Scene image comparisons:
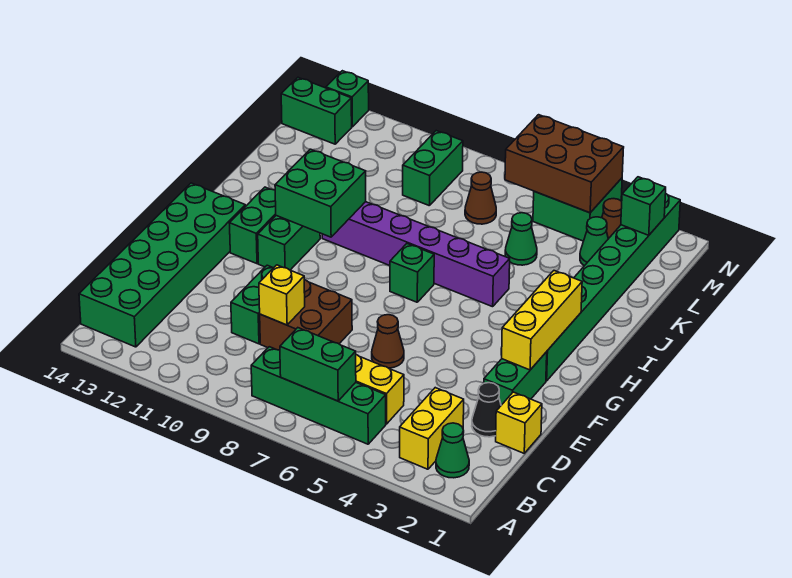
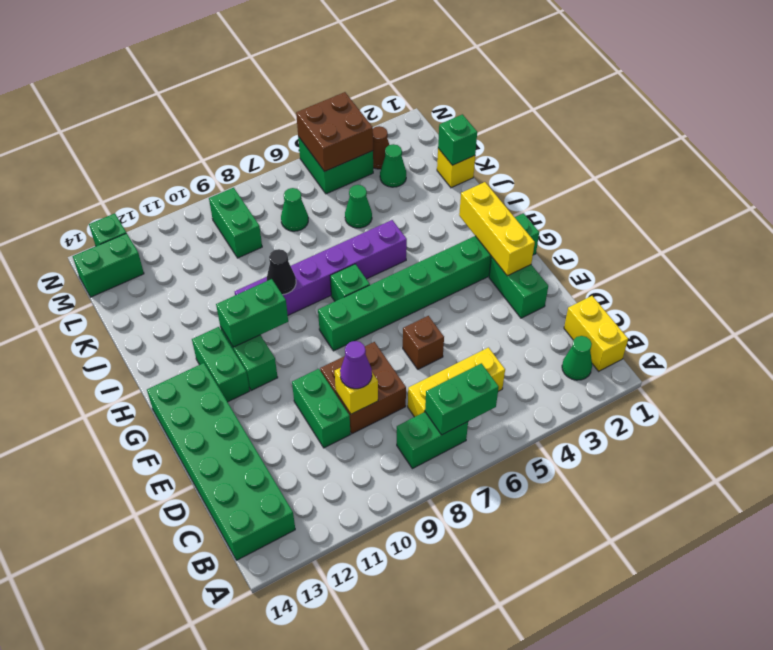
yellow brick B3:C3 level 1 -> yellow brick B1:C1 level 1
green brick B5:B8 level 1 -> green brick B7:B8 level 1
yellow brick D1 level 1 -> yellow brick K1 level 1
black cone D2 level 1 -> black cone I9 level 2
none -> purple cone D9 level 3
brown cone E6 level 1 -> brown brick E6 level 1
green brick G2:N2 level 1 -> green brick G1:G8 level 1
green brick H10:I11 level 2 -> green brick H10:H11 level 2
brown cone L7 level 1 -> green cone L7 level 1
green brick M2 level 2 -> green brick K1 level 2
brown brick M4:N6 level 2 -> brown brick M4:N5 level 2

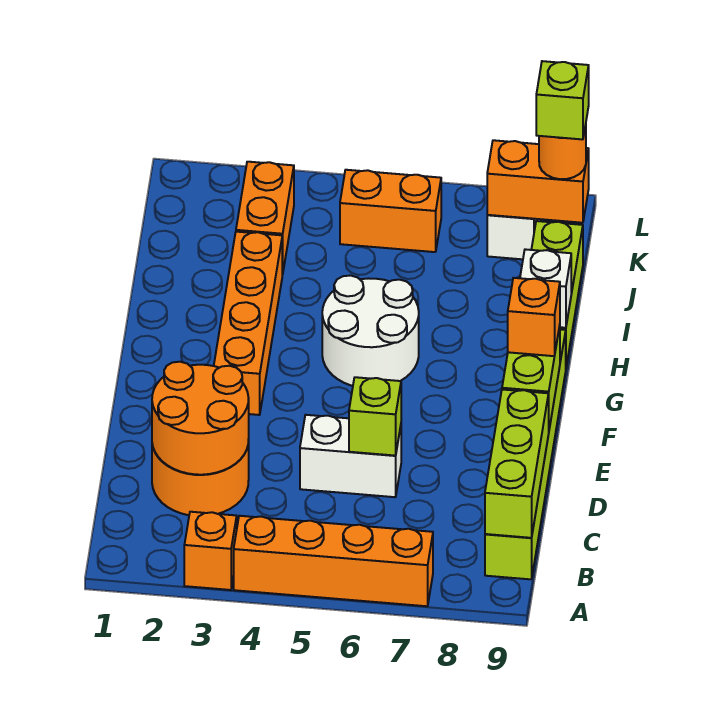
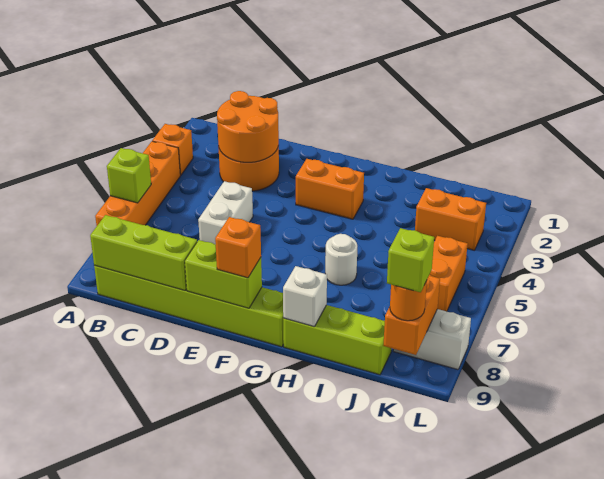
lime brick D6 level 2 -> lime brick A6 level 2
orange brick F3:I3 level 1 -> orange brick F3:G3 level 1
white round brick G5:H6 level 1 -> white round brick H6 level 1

- Directions for this task
Give every entry back unchanged, with no pictures.

- Solution to this problem
yellow brick B3:C3 level 1 -> yellow brick B1:C1 level 1
green brick B5:B8 level 1 -> green brick B7:B8 level 1
yellow brick D1 level 1 -> yellow brick K1 level 1
black cone D2 level 1 -> black cone I9 level 2
none -> purple cone D9 level 3
brown cone E6 level 1 -> brown brick E6 level 1
green brick G2:N2 level 1 -> green brick G1:G8 level 1
green brick H10:I11 level 2 -> green brick H10:H11 level 2
brown cone L7 level 1 -> green cone L7 level 1
green brick M2 level 2 -> green brick K1 level 2
brown brick M4:N6 level 2 -> brown brick M4:N5 level 2

lime brick D6 level 2 -> lime brick A6 level 2
orange brick F3:I3 level 1 -> orange brick F3:G3 level 1
white round brick G5:H6 level 1 -> white round brick H6 level 1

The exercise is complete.